**TASK TO CARRY OUT:** Each line in the records below that has the word "plate" should be copied.

Records drawn from a dataset:
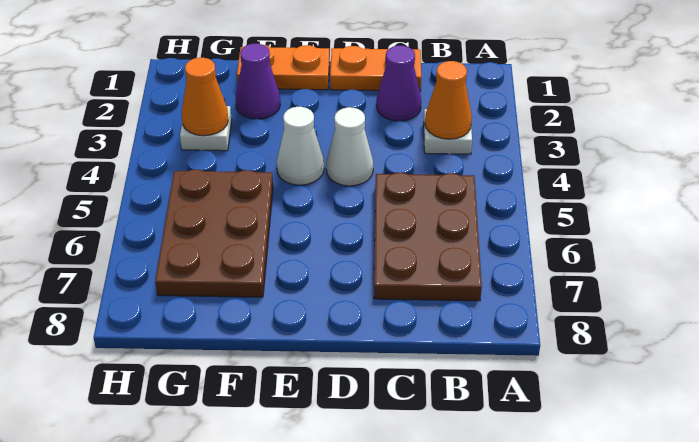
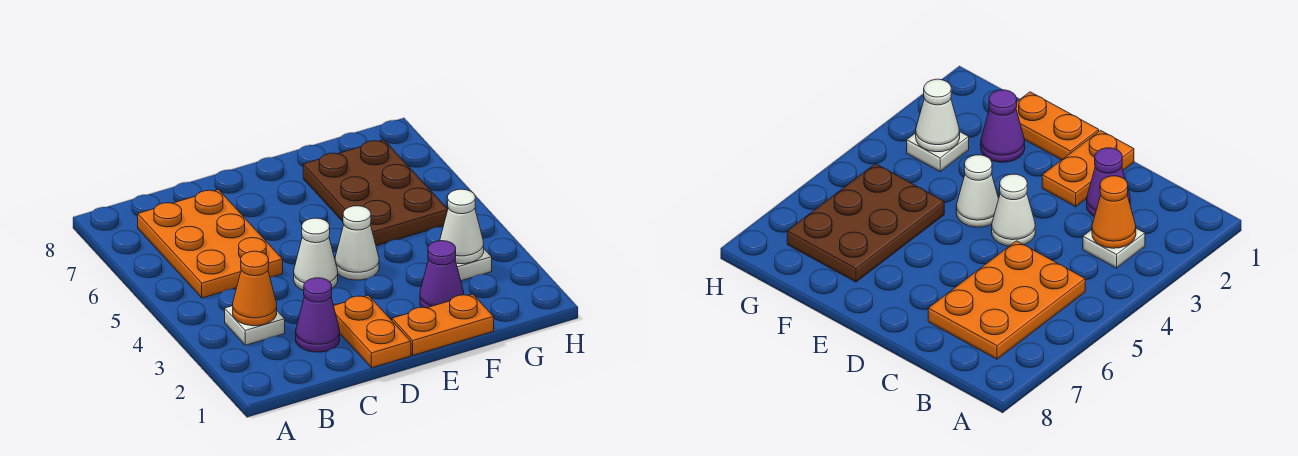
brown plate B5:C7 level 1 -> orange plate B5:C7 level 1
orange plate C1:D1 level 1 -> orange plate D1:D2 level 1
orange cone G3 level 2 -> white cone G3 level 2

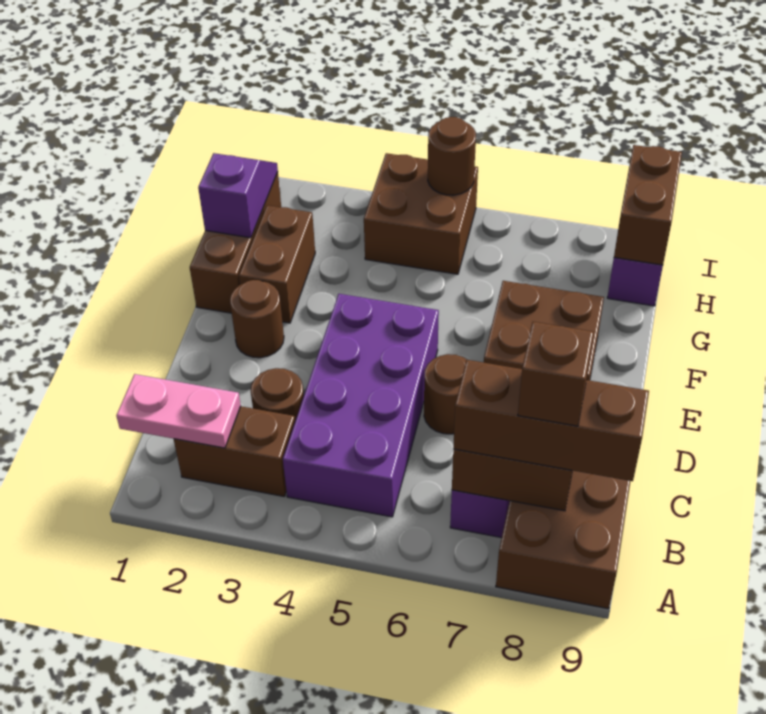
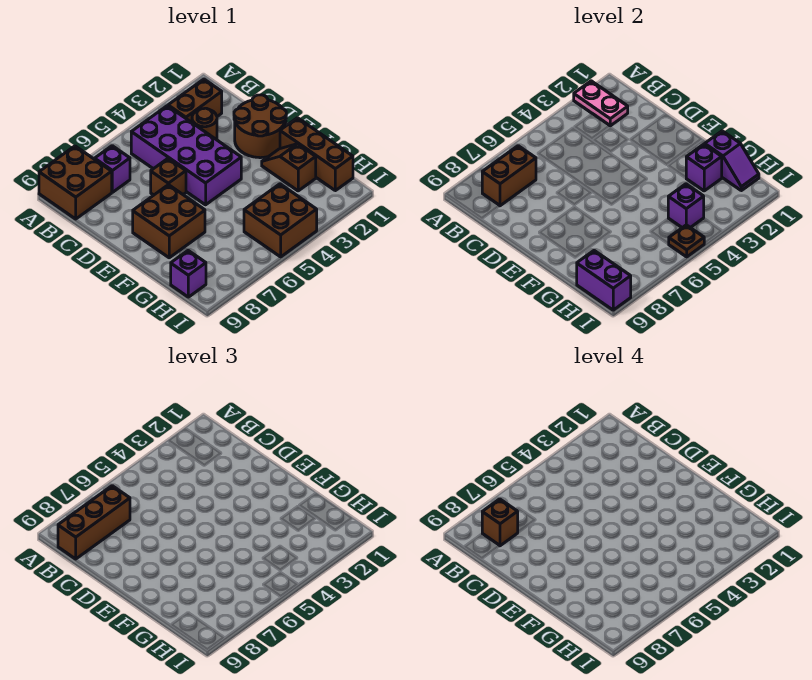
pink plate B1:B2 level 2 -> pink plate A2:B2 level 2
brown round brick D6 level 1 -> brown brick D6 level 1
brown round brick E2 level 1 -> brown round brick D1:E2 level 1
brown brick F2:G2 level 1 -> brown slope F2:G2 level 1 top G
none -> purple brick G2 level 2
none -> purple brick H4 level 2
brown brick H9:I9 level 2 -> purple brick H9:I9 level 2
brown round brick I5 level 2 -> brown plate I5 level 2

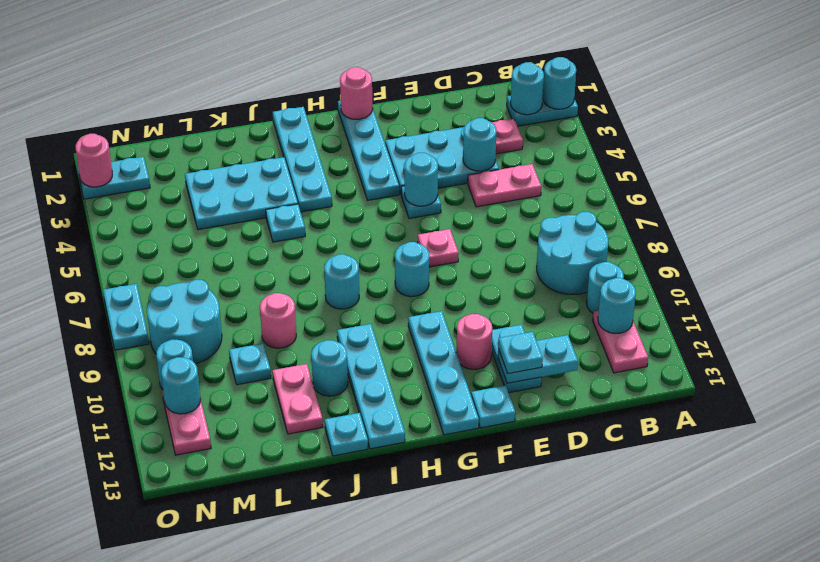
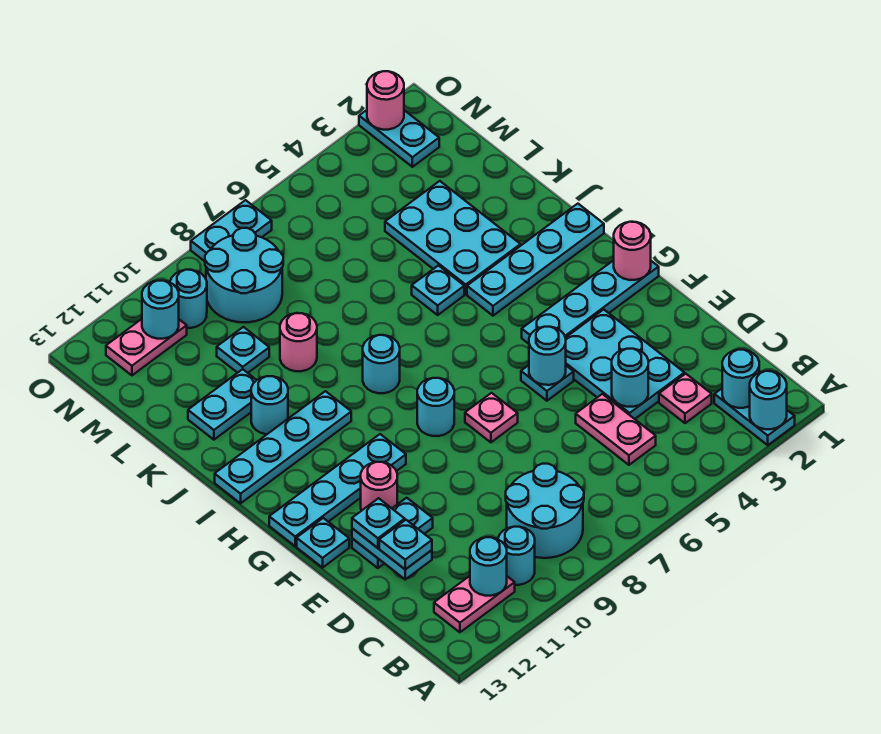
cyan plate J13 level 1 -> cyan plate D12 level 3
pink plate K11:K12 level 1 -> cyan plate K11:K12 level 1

**OUTPUT OF THE EXERCISE:**
brown plate B5:C7 level 1 -> orange plate B5:C7 level 1
orange plate C1:D1 level 1 -> orange plate D1:D2 level 1
pink plate B1:B2 level 2 -> pink plate A2:B2 level 2
brown round brick I5 level 2 -> brown plate I5 level 2
cyan plate J13 level 1 -> cyan plate D12 level 3
pink plate K11:K12 level 1 -> cyan plate K11:K12 level 1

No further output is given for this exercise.